YOUR ASSIGNMENT>
The entries below are to be repeated exactly, and their pictures left out.

━━━━━ RECORDS PROVIDED

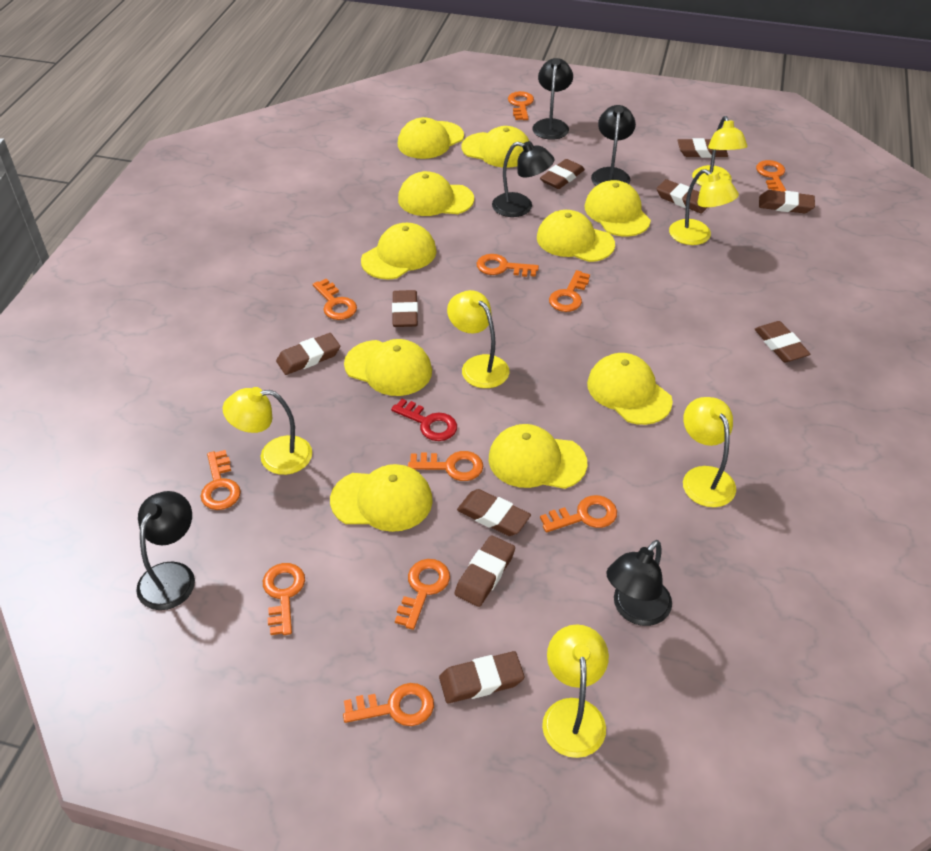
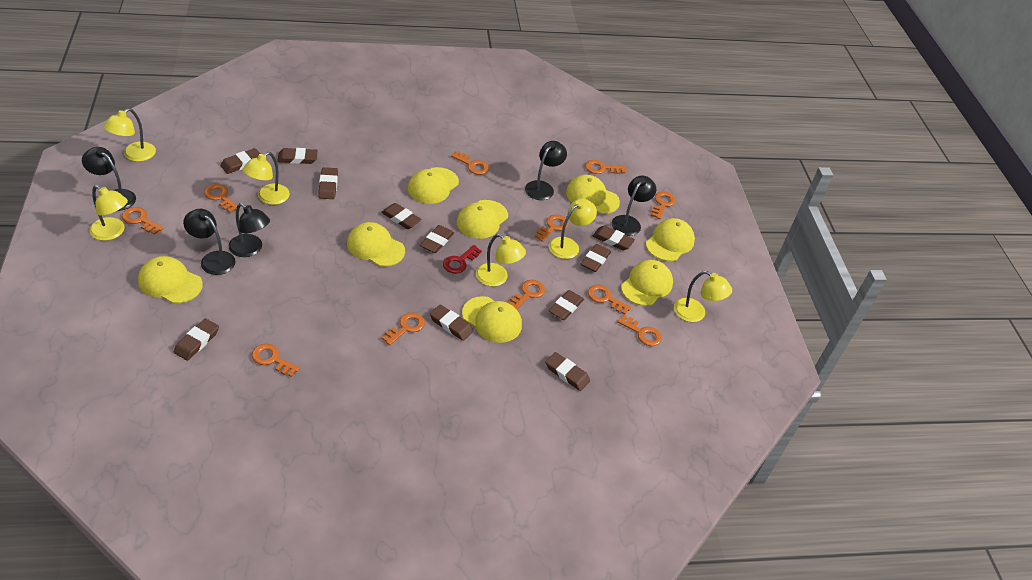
brown eraser: 10 -> 11
yellow cap: 10 -> 8

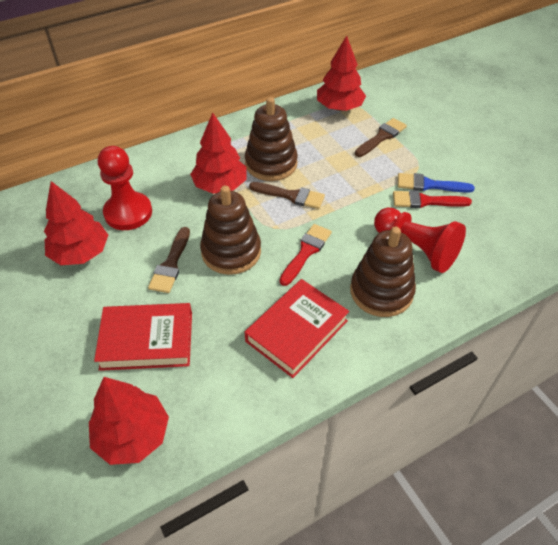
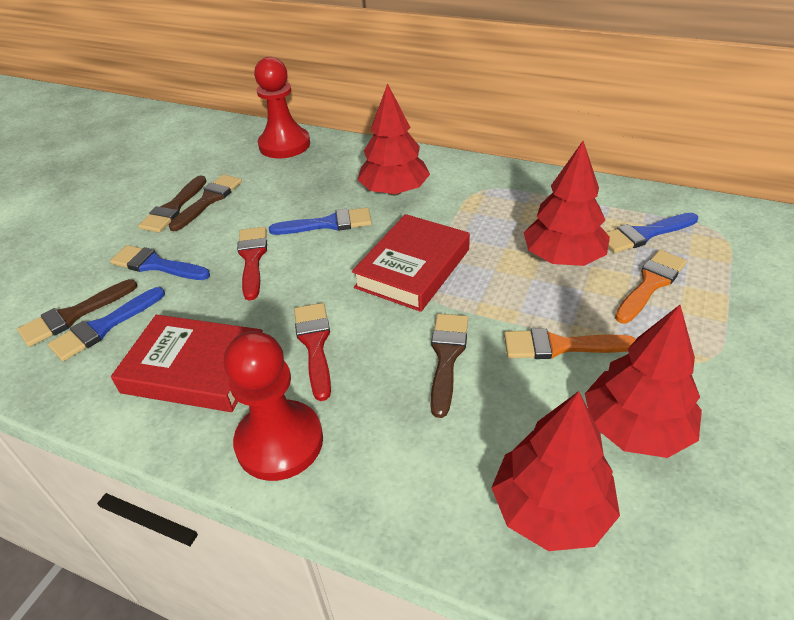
blue brush: 1 -> 4
brown brush: 3 -> 4
brown stacking toy: 3 -> 0
orange brush: 0 -> 2

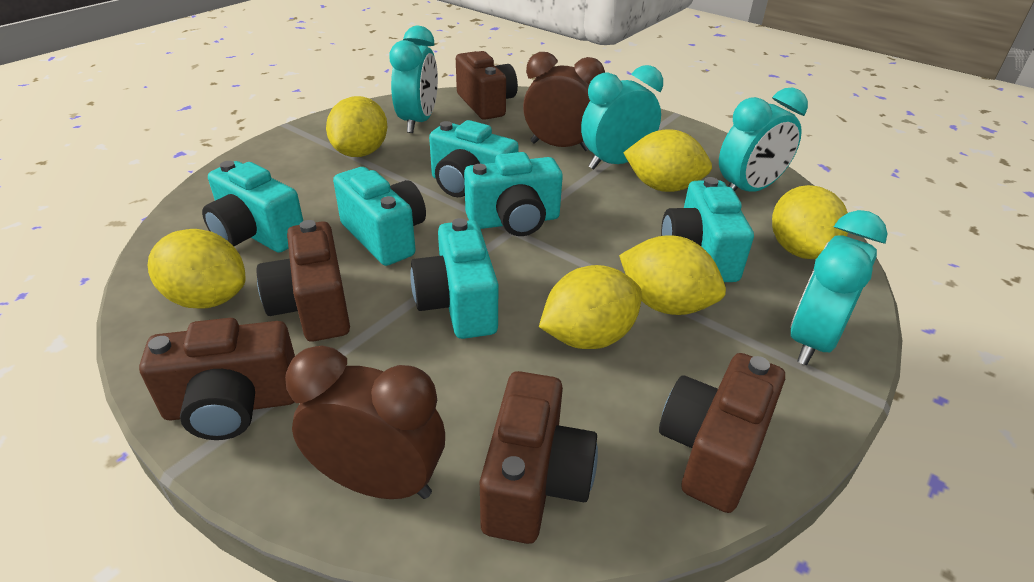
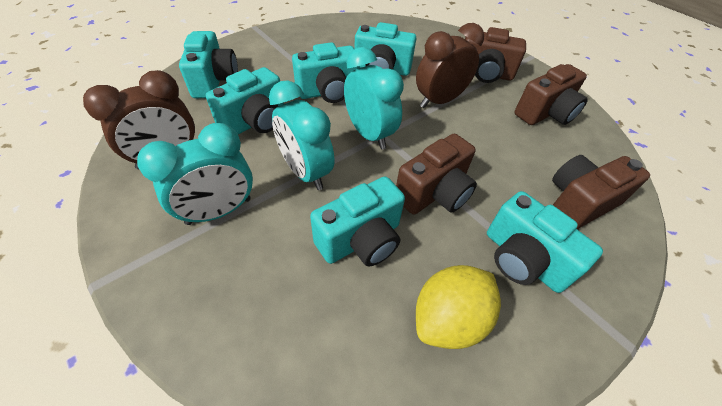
brown camera: 5 -> 4
turquoise clock: 4 -> 3
yellow lemon: 6 -> 1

━━━━━━━━━━

SOLUTION TO THIS EXERCISE>
brown eraser: 10 -> 11
yellow cap: 10 -> 8

blue brush: 1 -> 4
brown brush: 3 -> 4
brown stacking toy: 3 -> 0
orange brush: 0 -> 2

brown camera: 5 -> 4
turquoise clock: 4 -> 3
yellow lemon: 6 -> 1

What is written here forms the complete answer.